* Task item: Each record below is to be retyped exactly, with its pictures omitted.

*** Supplied data ***

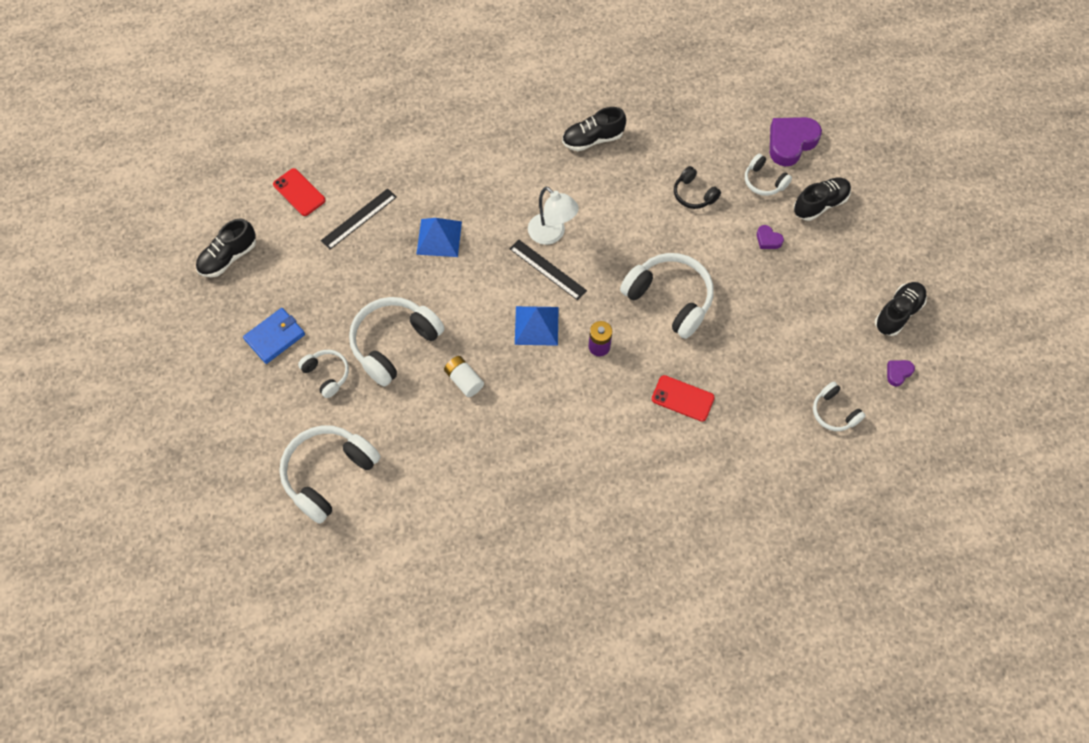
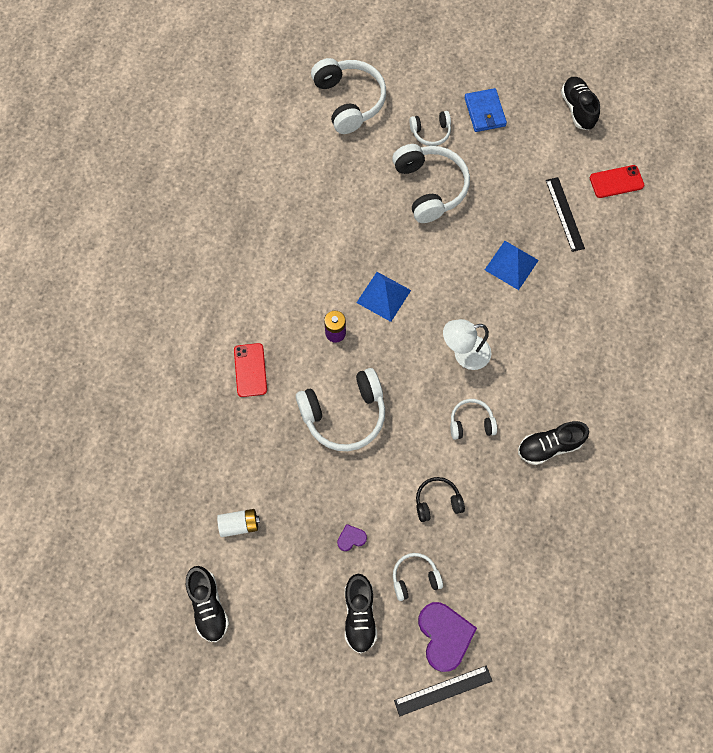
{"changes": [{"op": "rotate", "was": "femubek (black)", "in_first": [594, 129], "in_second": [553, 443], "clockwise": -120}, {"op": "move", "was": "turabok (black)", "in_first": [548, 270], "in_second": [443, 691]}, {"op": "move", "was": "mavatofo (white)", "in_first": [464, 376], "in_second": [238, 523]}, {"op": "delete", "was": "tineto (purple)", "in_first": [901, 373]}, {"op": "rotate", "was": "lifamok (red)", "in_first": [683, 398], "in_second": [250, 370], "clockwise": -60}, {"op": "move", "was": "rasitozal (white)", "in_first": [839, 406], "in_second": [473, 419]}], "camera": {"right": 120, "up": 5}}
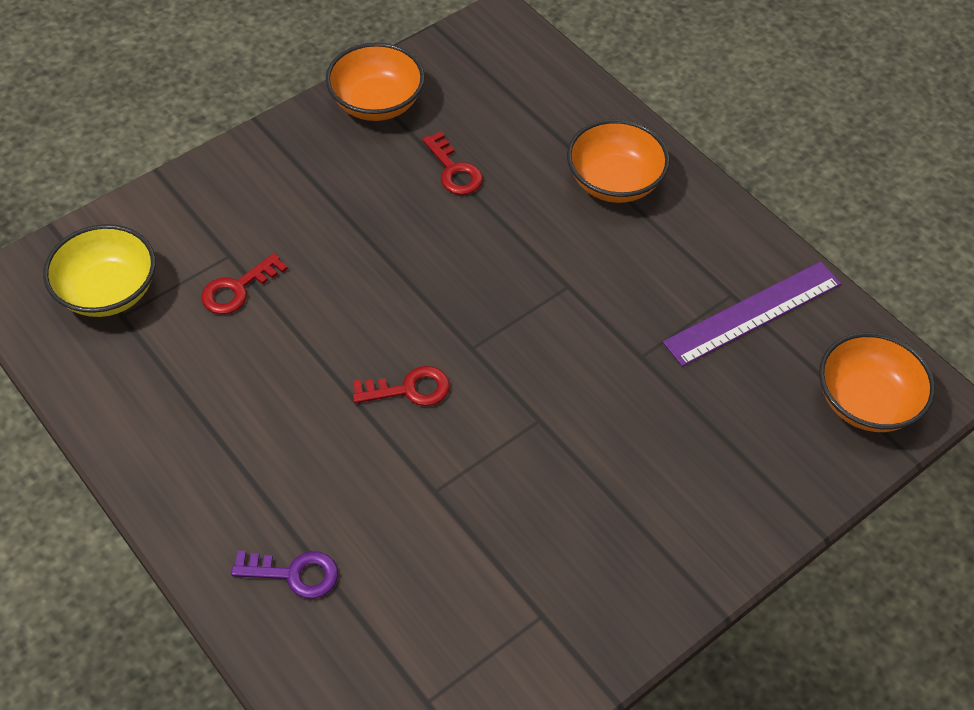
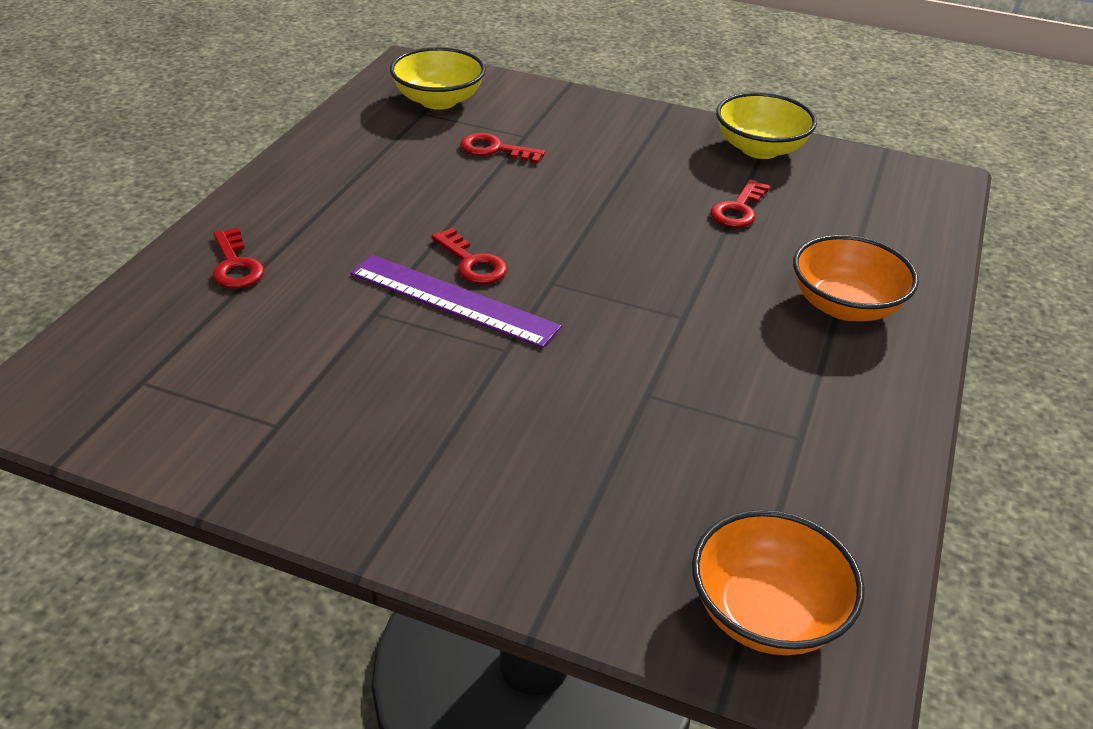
{"changes": [{"op": "recolor", "was": "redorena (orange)", "now": "redorena (yellow)", "in_first": [375, 81], "in_second": [766, 125]}, {"op": "move", "was": "turabok (purple)", "in_first": [752, 313], "in_second": [456, 301]}, {"op": "recolor", "was": "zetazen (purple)", "now": "zetazen (red)", "in_first": [284, 575], "in_second": [238, 258]}], "camera": {"right": 60, "up": -15}}
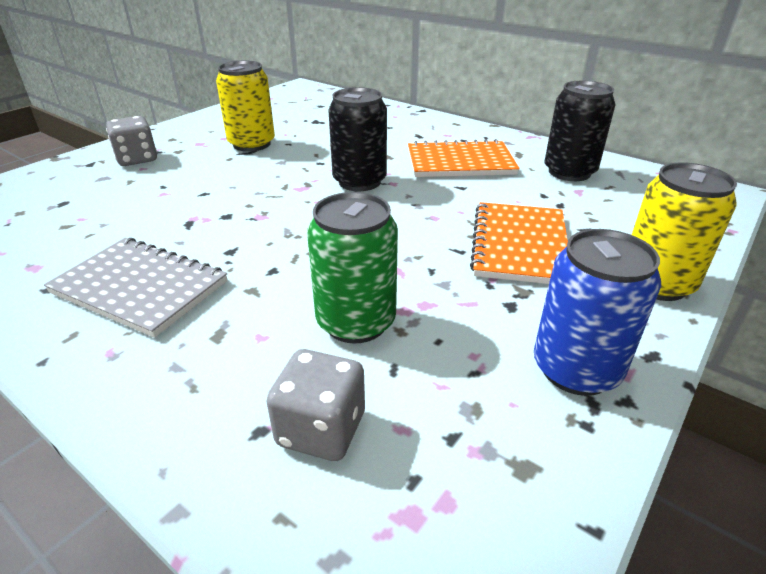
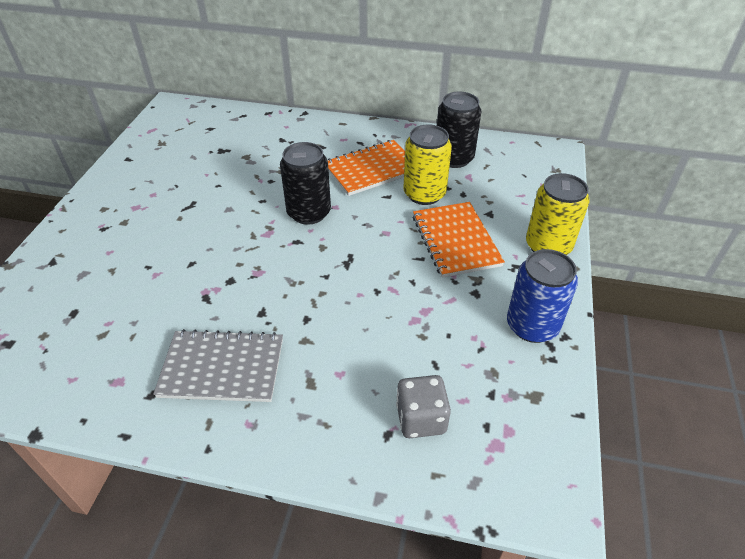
{"changes": [{"op": "move", "was": "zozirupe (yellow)", "in_first": [245, 106], "in_second": [428, 165]}, {"op": "delete", "was": "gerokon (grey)", "in_first": [131, 141]}, {"op": "delete", "was": "zozirupe (green)", "in_first": [352, 267]}], "camera": {"right": -25, "up": 10}}
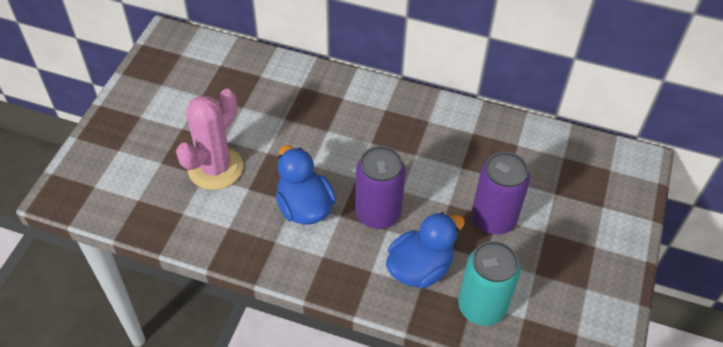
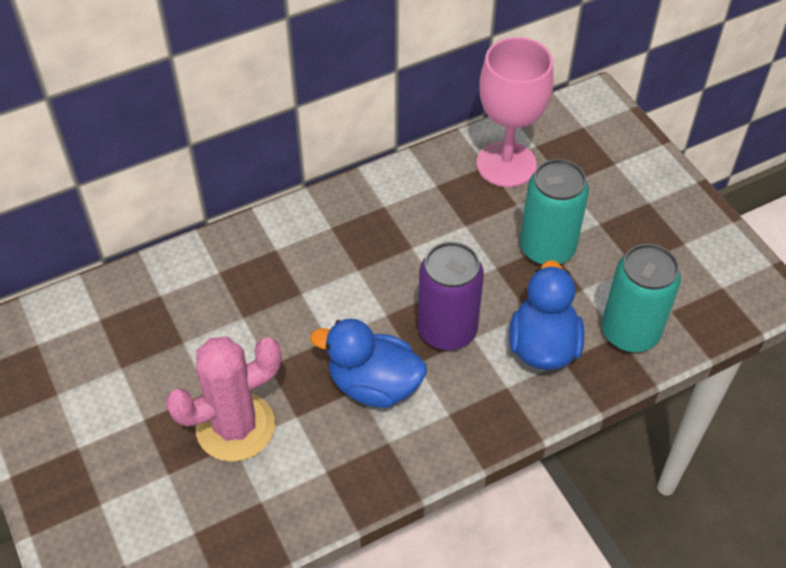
{"changes": [{"op": "rotate", "was": "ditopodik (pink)", "in_first": [209, 139], "in_second": [223, 399], "clockwise": 75}, {"op": "recolor", "was": "zozirupe (purple)", "now": "zozirupe (turquoise)", "in_first": [501, 193], "in_second": [554, 212]}, {"op": "insert", "now": "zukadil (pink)", "in_second": [515, 112]}], "camera": {"right": -45, "up": 0}}
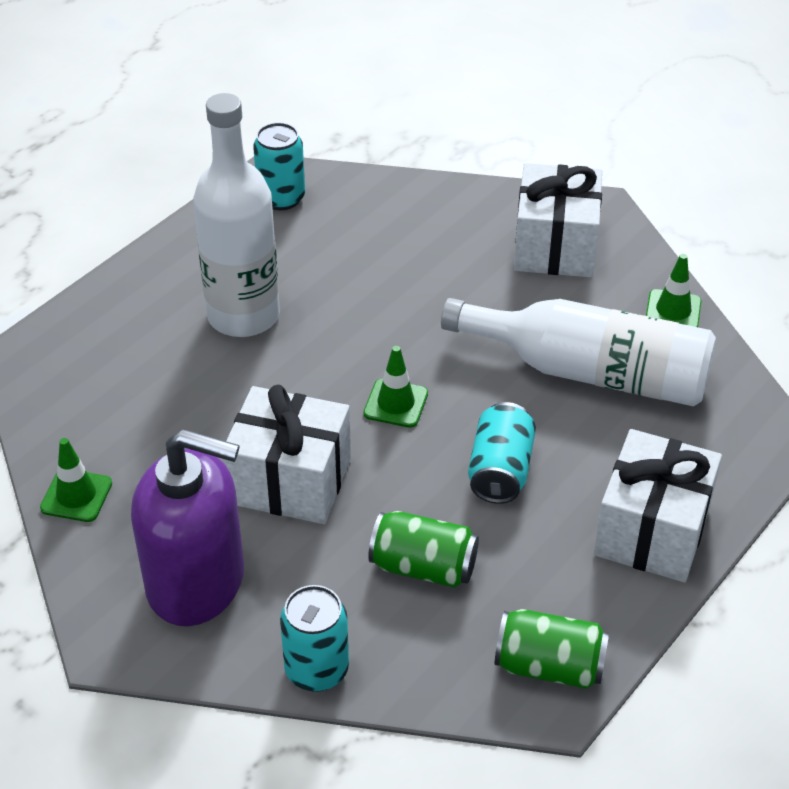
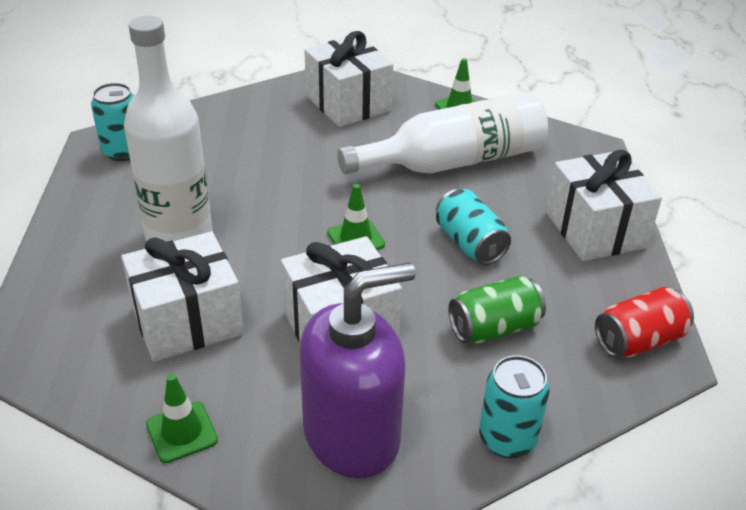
{"changes": [{"op": "recolor", "was": "zozirupe (green)", "now": "zozirupe (red)", "in_first": [552, 649], "in_second": [644, 322]}, {"op": "insert", "now": "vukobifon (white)", "in_second": [182, 296]}], "camera": {"right": -40, "up": -5}}
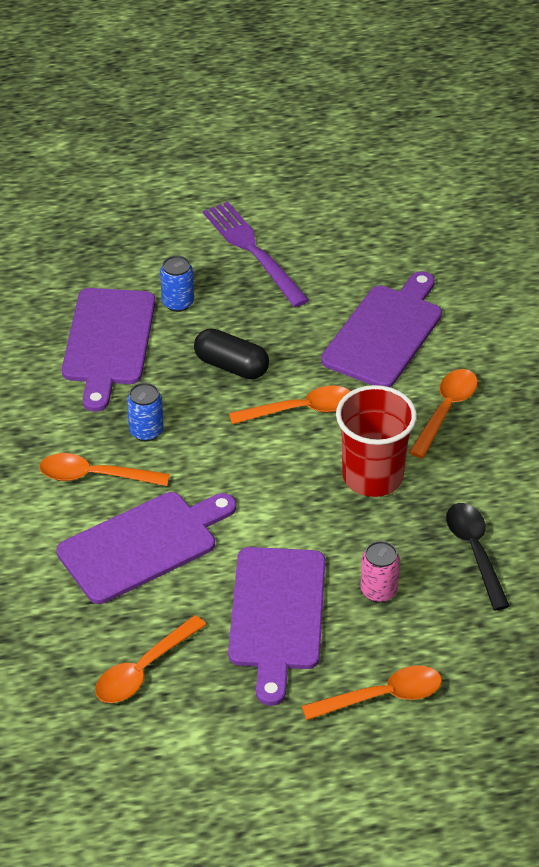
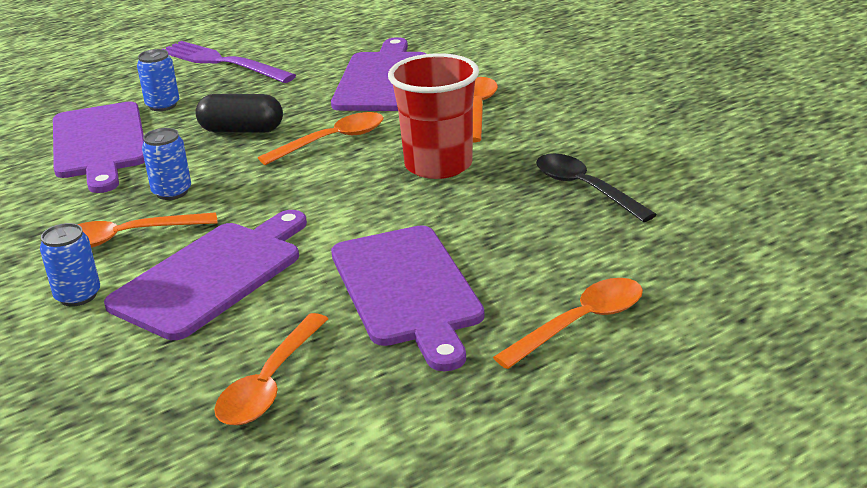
{"changes": [{"op": "delete", "was": "zozirupe (pink)", "in_first": [380, 571]}, {"op": "insert", "now": "zozirupe (blue)", "in_second": [70, 265]}], "camera": {"right": -20, "up": -15}}
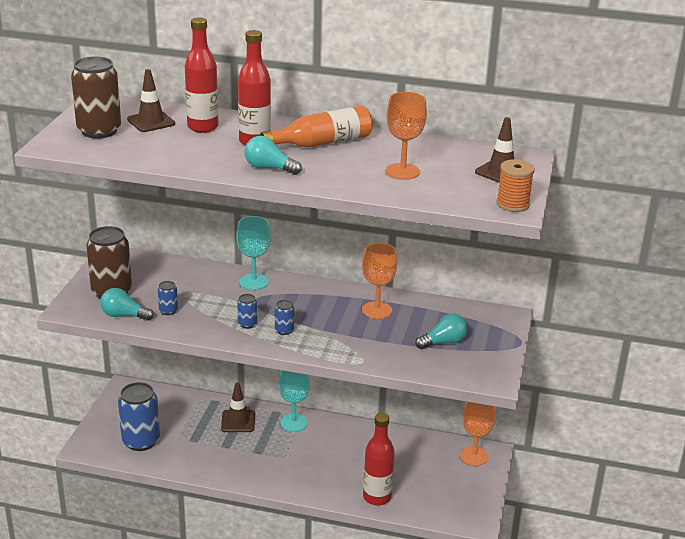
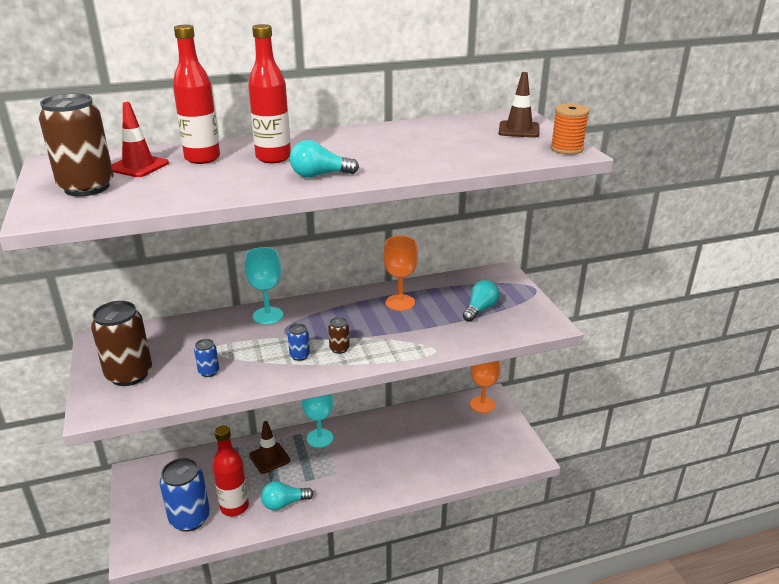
{"changes": [{"op": "recolor", "was": "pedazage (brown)", "now": "pedazage (red)", "in_first": [151, 100], "in_second": [140, 139]}, {"op": "delete", "was": "zukadil (orange)", "in_first": [406, 136]}, {"op": "delete", "was": "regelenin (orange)", "in_first": [316, 127]}, {"op": "move", "was": "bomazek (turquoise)", "in_first": [127, 304], "in_second": [287, 495]}, {"op": "recolor", "was": "zozirupe (blue)", "now": "zozirupe (brown)", "in_first": [284, 317], "in_second": [339, 335]}, {"op": "move", "was": "regelenin (red)", "in_first": [379, 459], "in_second": [230, 471]}], "camera": {"right": -30, "up": 0}}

*** End of Supplied data ***

* Exercise answer:
{"changes": [{"op": "rotate", "was": "femubek (black)", "in_first": [594, 129], "in_second": [553, 443], "clockwise": -120}, {"op": "move", "was": "turabok (black)", "in_first": [548, 270], "in_second": [443, 691]}, {"op": "move", "was": "mavatofo (white)", "in_first": [464, 376], "in_second": [238, 523]}, {"op": "delete", "was": "tineto (purple)", "in_first": [901, 373]}, {"op": "rotate", "was": "lifamok (red)", "in_first": [683, 398], "in_second": [250, 370], "clockwise": -60}, {"op": "move", "was": "rasitozal (white)", "in_first": [839, 406], "in_second": [473, 419]}], "camera": {"right": 120, "up": 5}}
{"changes": [{"op": "recolor", "was": "redorena (orange)", "now": "redorena (yellow)", "in_first": [375, 81], "in_second": [766, 125]}, {"op": "move", "was": "turabok (purple)", "in_first": [752, 313], "in_second": [456, 301]}, {"op": "recolor", "was": "zetazen (purple)", "now": "zetazen (red)", "in_first": [284, 575], "in_second": [238, 258]}], "camera": {"right": 60, "up": -15}}
{"changes": [{"op": "move", "was": "zozirupe (yellow)", "in_first": [245, 106], "in_second": [428, 165]}, {"op": "delete", "was": "gerokon (grey)", "in_first": [131, 141]}, {"op": "delete", "was": "zozirupe (green)", "in_first": [352, 267]}], "camera": {"right": -25, "up": 10}}
{"changes": [{"op": "rotate", "was": "ditopodik (pink)", "in_first": [209, 139], "in_second": [223, 399], "clockwise": 75}, {"op": "recolor", "was": "zozirupe (purple)", "now": "zozirupe (turquoise)", "in_first": [501, 193], "in_second": [554, 212]}, {"op": "insert", "now": "zukadil (pink)", "in_second": [515, 112]}], "camera": {"right": -45, "up": 0}}
{"changes": [{"op": "recolor", "was": "zozirupe (green)", "now": "zozirupe (red)", "in_first": [552, 649], "in_second": [644, 322]}, {"op": "insert", "now": "vukobifon (white)", "in_second": [182, 296]}], "camera": {"right": -40, "up": -5}}
{"changes": [{"op": "delete", "was": "zozirupe (pink)", "in_first": [380, 571]}, {"op": "insert", "now": "zozirupe (blue)", "in_second": [70, 265]}], "camera": {"right": -20, "up": -15}}
{"changes": [{"op": "recolor", "was": "pedazage (brown)", "now": "pedazage (red)", "in_first": [151, 100], "in_second": [140, 139]}, {"op": "delete", "was": "zukadil (orange)", "in_first": [406, 136]}, {"op": "delete", "was": "regelenin (orange)", "in_first": [316, 127]}, {"op": "move", "was": "bomazek (turquoise)", "in_first": [127, 304], "in_second": [287, 495]}, {"op": "recolor", "was": "zozirupe (blue)", "now": "zozirupe (brown)", "in_first": [284, 317], "in_second": [339, 335]}, {"op": "move", "was": "regelenin (red)", "in_first": [379, 459], "in_second": [230, 471]}], "camera": {"right": -30, "up": 0}}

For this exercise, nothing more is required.